Task description: Restate all of the data exactly.
>> START Data provided
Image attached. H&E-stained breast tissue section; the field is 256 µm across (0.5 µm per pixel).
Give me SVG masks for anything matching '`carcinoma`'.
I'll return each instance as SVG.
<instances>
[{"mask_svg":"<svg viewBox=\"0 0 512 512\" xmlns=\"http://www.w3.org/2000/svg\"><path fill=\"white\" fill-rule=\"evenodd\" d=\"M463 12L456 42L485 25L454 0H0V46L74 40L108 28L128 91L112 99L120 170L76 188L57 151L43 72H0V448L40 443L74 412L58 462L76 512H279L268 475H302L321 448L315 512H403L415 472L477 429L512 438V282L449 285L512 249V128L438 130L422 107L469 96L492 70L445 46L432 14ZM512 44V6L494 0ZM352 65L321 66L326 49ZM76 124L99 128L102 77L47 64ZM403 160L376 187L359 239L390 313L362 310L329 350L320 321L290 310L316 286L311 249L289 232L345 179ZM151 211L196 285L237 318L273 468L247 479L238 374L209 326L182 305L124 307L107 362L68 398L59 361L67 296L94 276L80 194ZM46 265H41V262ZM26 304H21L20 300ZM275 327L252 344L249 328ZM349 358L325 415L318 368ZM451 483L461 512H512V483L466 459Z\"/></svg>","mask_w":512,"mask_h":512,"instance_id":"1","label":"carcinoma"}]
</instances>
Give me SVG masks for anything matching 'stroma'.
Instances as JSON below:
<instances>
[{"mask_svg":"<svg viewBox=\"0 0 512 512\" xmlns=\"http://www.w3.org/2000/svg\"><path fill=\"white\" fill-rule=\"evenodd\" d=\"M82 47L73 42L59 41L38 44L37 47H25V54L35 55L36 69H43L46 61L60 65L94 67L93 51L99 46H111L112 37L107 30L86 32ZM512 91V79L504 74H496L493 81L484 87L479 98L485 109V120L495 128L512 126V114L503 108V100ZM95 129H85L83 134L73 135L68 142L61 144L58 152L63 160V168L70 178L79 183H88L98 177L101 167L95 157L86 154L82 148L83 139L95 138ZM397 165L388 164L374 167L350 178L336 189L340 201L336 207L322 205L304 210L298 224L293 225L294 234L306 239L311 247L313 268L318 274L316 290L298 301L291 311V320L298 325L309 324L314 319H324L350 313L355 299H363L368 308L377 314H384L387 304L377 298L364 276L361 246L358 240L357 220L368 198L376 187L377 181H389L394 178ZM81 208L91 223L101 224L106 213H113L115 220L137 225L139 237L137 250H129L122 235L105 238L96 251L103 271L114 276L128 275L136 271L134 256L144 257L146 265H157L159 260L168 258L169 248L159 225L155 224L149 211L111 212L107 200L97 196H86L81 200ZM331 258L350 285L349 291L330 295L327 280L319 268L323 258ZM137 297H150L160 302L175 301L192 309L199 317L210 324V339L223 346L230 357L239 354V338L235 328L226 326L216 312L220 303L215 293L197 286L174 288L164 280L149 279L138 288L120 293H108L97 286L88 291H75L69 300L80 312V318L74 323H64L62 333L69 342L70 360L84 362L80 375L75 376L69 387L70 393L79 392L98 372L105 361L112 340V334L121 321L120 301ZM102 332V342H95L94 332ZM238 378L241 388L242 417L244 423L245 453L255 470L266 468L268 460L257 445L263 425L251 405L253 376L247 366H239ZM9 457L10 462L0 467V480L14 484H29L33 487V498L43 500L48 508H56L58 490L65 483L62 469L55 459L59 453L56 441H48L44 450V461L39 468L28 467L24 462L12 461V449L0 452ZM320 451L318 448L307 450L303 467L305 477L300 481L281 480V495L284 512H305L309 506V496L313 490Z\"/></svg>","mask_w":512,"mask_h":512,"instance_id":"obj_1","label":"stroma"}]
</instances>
>> END Data provided
Full answer:
Image attached. H&E-stained breast tissue section; the field is 256 µm across (0.5 µm per pixel).
Give me SVG masks for anything matching '`carcinoma`'.
I'll return each instance as SVG.
<instances>
[{"mask_svg":"<svg viewBox=\"0 0 512 512\" xmlns=\"http://www.w3.org/2000/svg\"><path fill=\"white\" fill-rule=\"evenodd\" d=\"M463 12L456 42L485 25L454 0H0V46L74 40L108 28L128 91L112 99L120 170L76 188L57 151L43 72H0V448L40 443L74 412L58 462L76 512H279L268 475H302L321 448L315 512H403L415 472L477 429L512 438V282L449 285L512 249V128L438 130L422 107L469 96L492 70L445 46L432 14ZM512 44V6L494 0ZM352 65L321 66L326 49ZM76 124L99 128L102 77L47 64ZM403 160L376 187L359 239L390 313L362 310L329 350L320 321L290 310L316 286L311 249L289 232L345 179ZM151 211L196 285L237 318L273 468L247 479L238 374L209 326L182 305L124 307L107 362L68 398L59 361L67 296L94 276L80 194ZM46 265H41V262ZM26 304H21L20 300ZM275 327L252 344L249 328ZM349 358L325 415L318 368ZM451 483L461 512H512V483L466 459Z\"/></svg>","mask_w":512,"mask_h":512,"instance_id":"1","label":"carcinoma"}]
</instances>
Give me SVG masks for anything matching 'stroma'.
Instances as JSON below:
<instances>
[{"mask_svg":"<svg viewBox=\"0 0 512 512\" xmlns=\"http://www.w3.org/2000/svg\"><path fill=\"white\" fill-rule=\"evenodd\" d=\"M82 47L73 42L59 41L38 44L37 47H25V54L35 55L36 69H43L46 61L60 65L94 67L93 51L99 46H111L112 37L107 30L86 32ZM512 91V79L504 74H496L493 81L484 87L479 98L485 109V120L495 128L512 126V114L503 108V100ZM95 129H85L83 134L73 135L68 142L61 144L58 152L63 160V168L70 178L79 183H88L98 177L101 167L95 157L86 154L82 148L83 139L95 138ZM397 165L388 164L374 167L350 178L336 189L340 201L336 207L322 205L304 210L298 224L293 225L294 234L306 239L311 247L313 268L318 274L316 290L298 301L291 311V320L298 325L309 324L314 319H324L350 313L355 299H363L368 308L377 314H384L387 304L377 298L364 276L361 246L358 240L357 220L368 198L376 187L377 181H389L394 178ZM81 208L91 223L101 224L106 213H113L115 220L137 225L139 237L137 250H129L122 235L105 238L96 251L103 271L114 276L128 275L136 271L134 256L144 257L146 265H157L159 260L168 258L169 248L159 225L155 224L149 211L111 212L107 200L97 196H86L81 200ZM331 258L350 285L349 291L330 295L327 280L319 268L323 258ZM137 297H150L160 302L175 301L192 309L199 317L210 324V339L223 346L230 357L239 354V338L235 328L226 326L216 312L220 303L215 293L197 286L174 288L164 280L149 279L138 288L120 293H108L97 286L88 291H75L69 300L80 312V318L74 323H64L62 333L69 342L70 360L84 362L80 375L75 376L69 387L70 393L79 392L98 372L105 361L112 340V334L121 321L120 301ZM102 332V342H95L94 332ZM238 378L241 388L242 417L244 423L245 453L255 470L266 468L268 460L257 445L263 425L251 405L253 376L247 366H239ZM9 457L10 462L0 467V480L14 484H29L33 487V498L43 500L48 508H56L58 490L65 483L62 469L55 459L59 453L56 441H48L44 450V461L39 468L28 467L24 462L12 461V449L0 452ZM320 451L318 448L307 450L303 467L305 477L300 481L281 480V495L284 512H305L309 506V496L313 490Z\"/></svg>","mask_w":512,"mask_h":512,"instance_id":"obj_1","label":"stroma"}]
</instances>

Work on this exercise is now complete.